- **PROBLEM REQUIREMENTS**: Look through the data that follows and copy each line with the string "none".

- **Data extracted from a collection**:
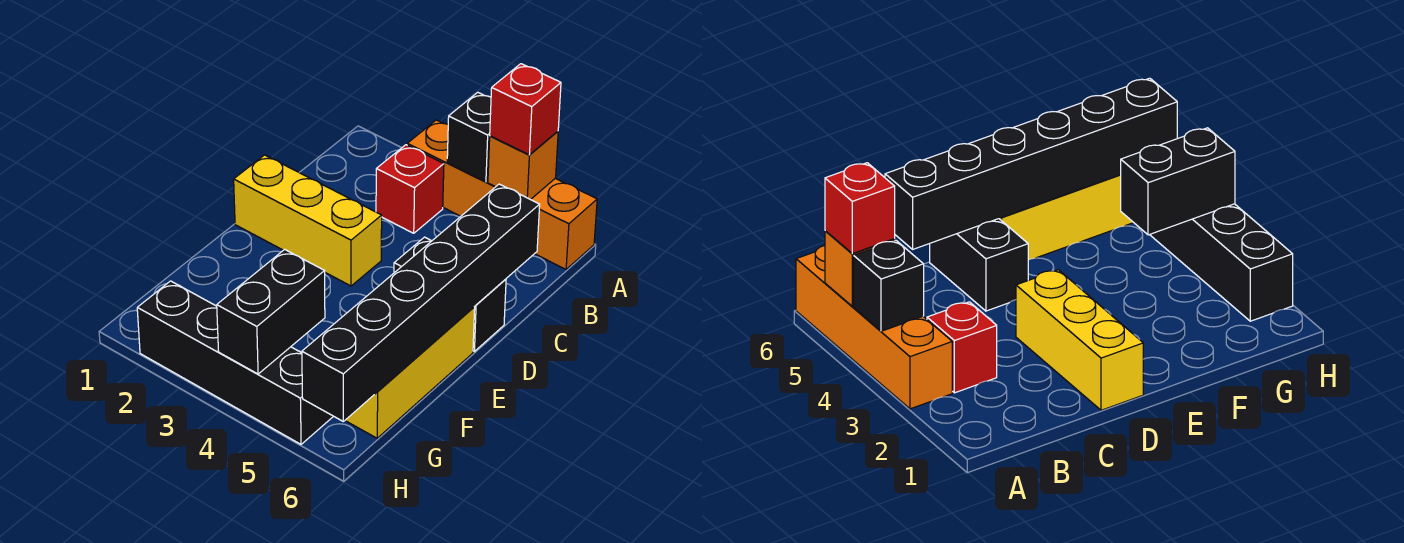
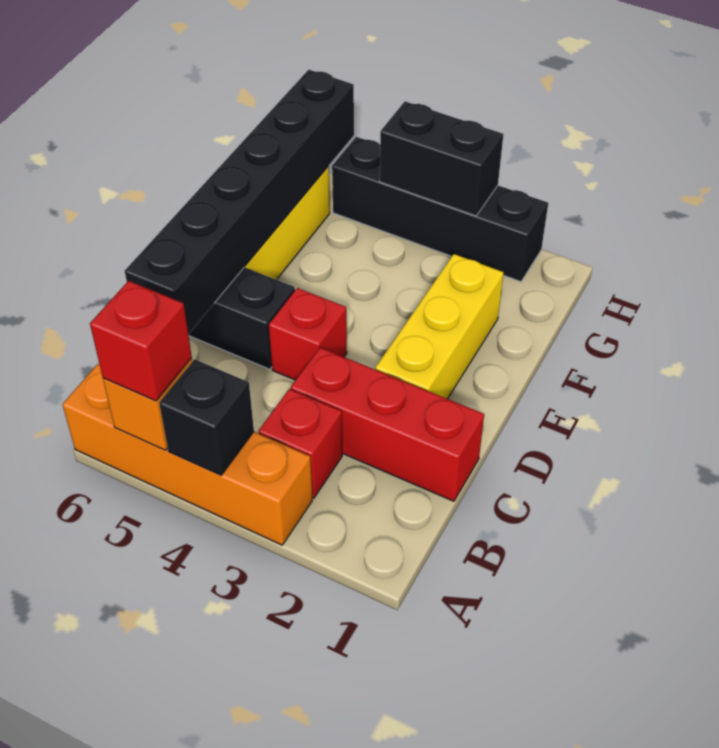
none -> red brick C1:C3 level 1
yellow brick D1:D3 level 1 -> yellow brick D2:F2 level 1
none -> red brick D4 level 1
black brick G4:H4 level 2 -> black brick H3:H4 level 2

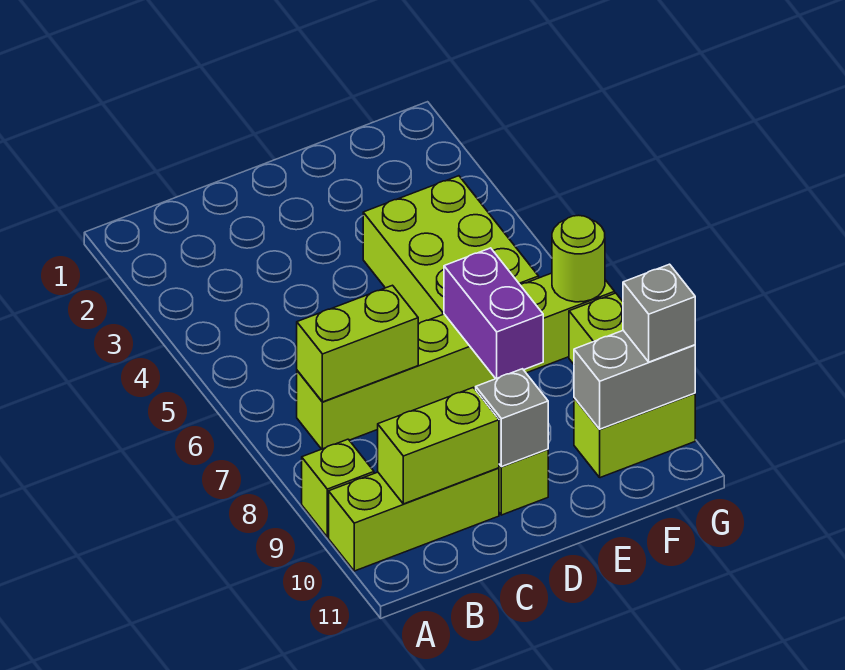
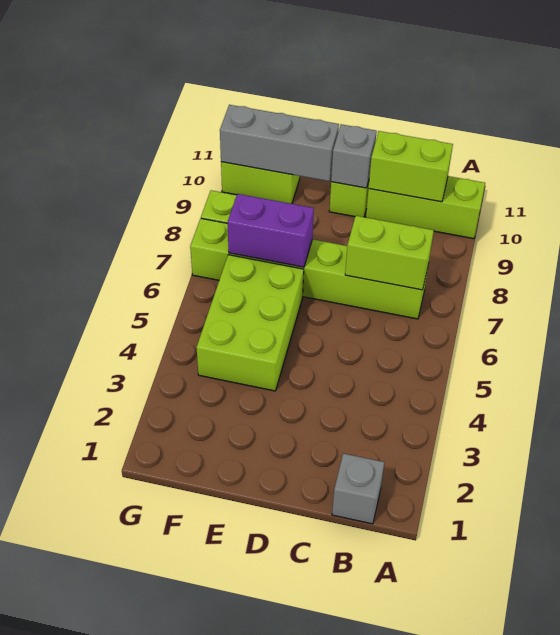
lime brick A9 level 1 -> none
purple brick E7:E8 level 2 -> purple brick E7:F7 level 2
grey brick F10:G10 level 2 -> grey brick E10:G10 level 2
lime round brick G7 level 2 -> none
grey brick G10 level 3 -> grey brick B1 level 1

- **ANSWER**:
none -> red brick C1:C3 level 1
none -> red brick D4 level 1
lime brick A9 level 1 -> none
lime round brick G7 level 2 -> none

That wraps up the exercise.